▶ [Directions]
Set the images aside and retype the whole listing exactly.

[Start of Attachment]

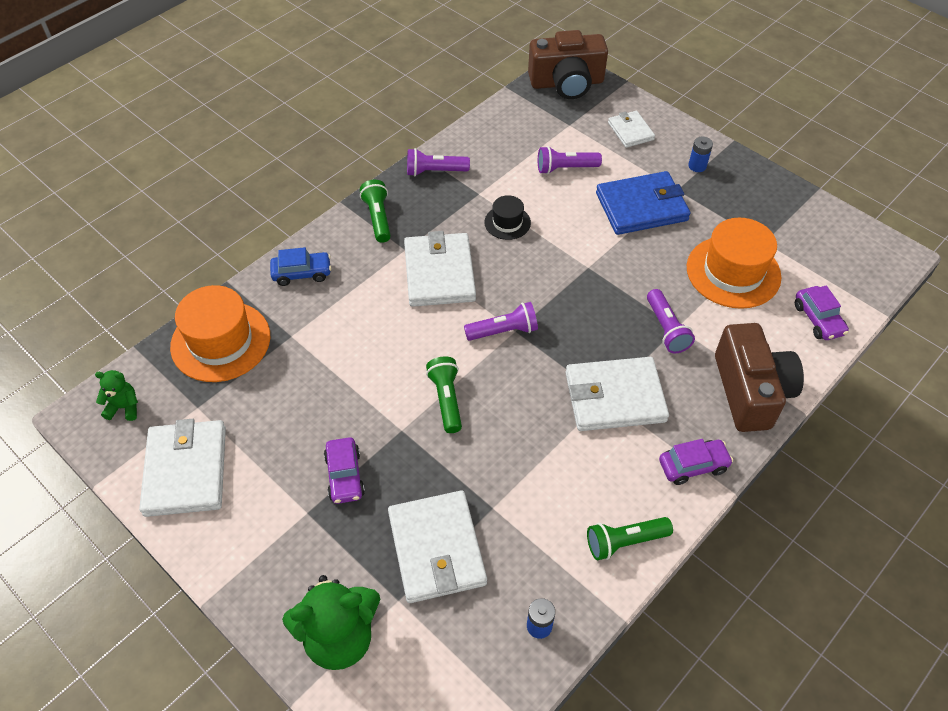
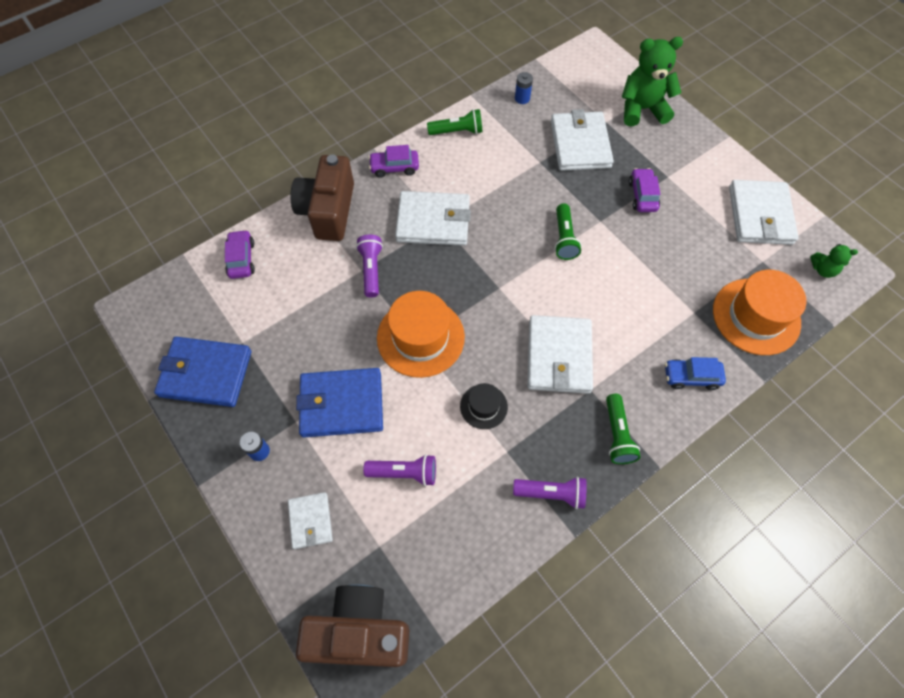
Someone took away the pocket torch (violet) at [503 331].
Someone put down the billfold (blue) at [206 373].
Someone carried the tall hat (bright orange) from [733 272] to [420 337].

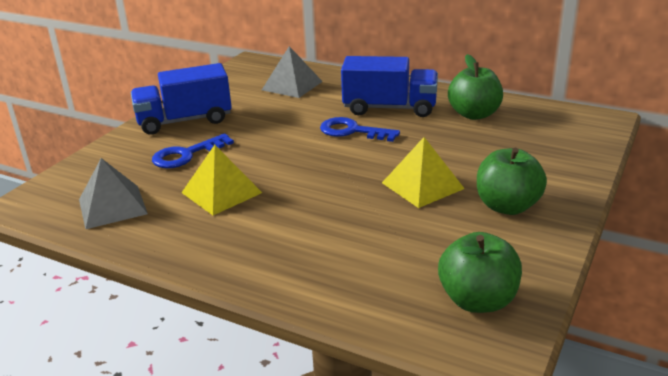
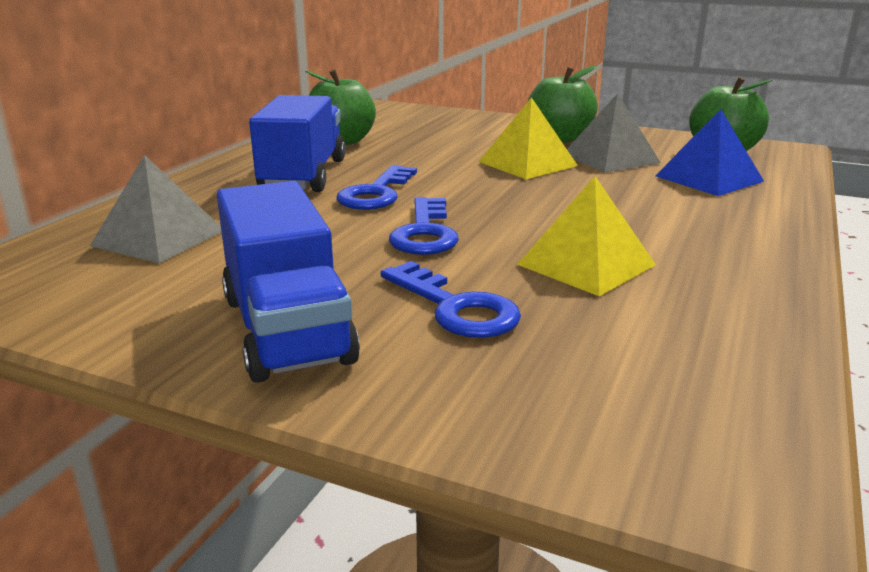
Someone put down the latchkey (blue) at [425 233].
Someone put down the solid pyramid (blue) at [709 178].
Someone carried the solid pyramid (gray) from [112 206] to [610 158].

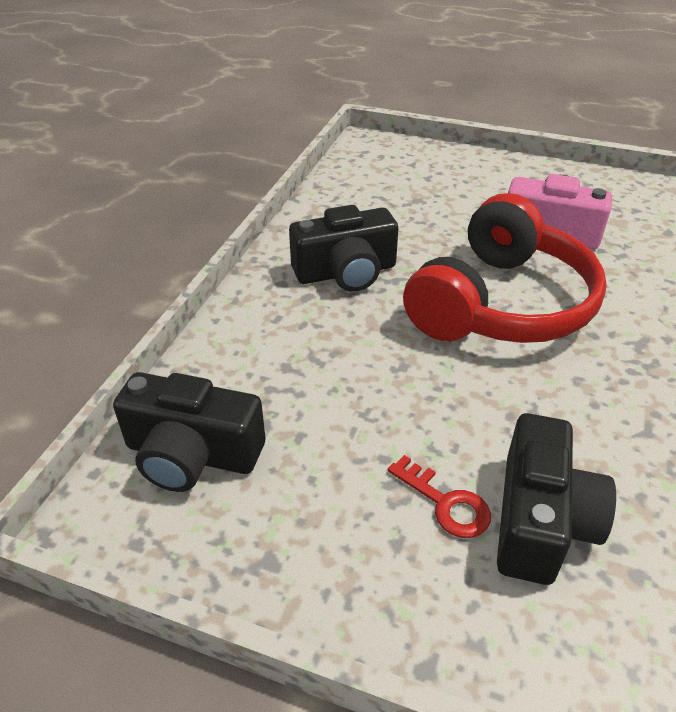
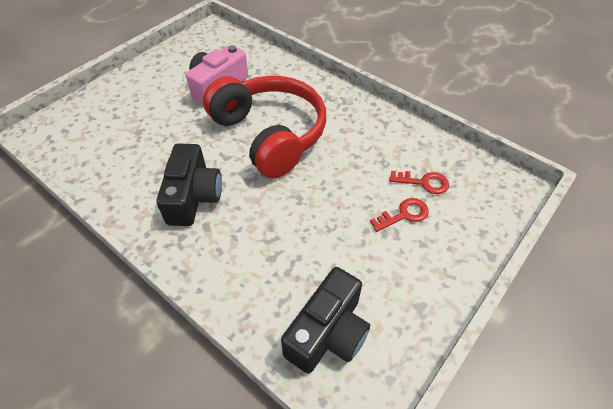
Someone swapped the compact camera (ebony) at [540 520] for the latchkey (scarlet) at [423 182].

[End of Attachment]

▶ [Reply to the task]
Someone took away the pocket torch (violet) at [503 331].
Someone put down the billfold (blue) at [206 373].
Someone carried the tall hat (bright orange) from [733 272] to [420 337].

Someone put down the latchkey (blue) at [425 233].
Someone put down the solid pyramid (blue) at [709 178].
Someone carried the solid pyramid (gray) from [112 206] to [610 158].

Someone swapped the compact camera (ebony) at [540 520] for the latchkey (scarlet) at [423 182].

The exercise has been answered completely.